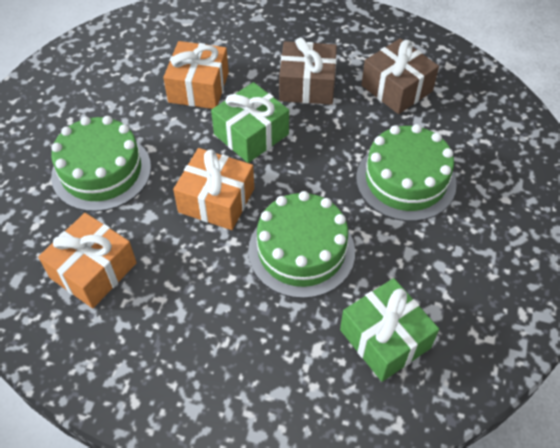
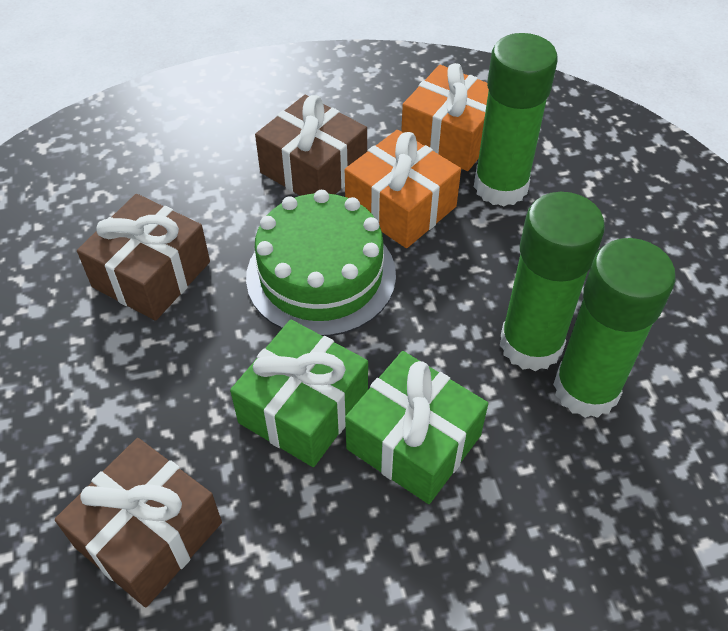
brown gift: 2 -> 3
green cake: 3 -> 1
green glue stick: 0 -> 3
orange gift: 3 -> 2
::::::
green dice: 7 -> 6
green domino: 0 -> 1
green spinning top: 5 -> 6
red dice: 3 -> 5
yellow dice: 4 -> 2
::::::
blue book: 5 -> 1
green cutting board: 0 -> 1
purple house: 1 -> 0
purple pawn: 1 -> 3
::::::
◆ Task to complete ◆
Return, word for word, the lines of the data above from the line with "brown gift: 2 -> 3" through the line with "orange gift: 3 -> 2", inclusive.

◆ Finished exercise ◆
brown gift: 2 -> 3
green cake: 3 -> 1
green glue stick: 0 -> 3
orange gift: 3 -> 2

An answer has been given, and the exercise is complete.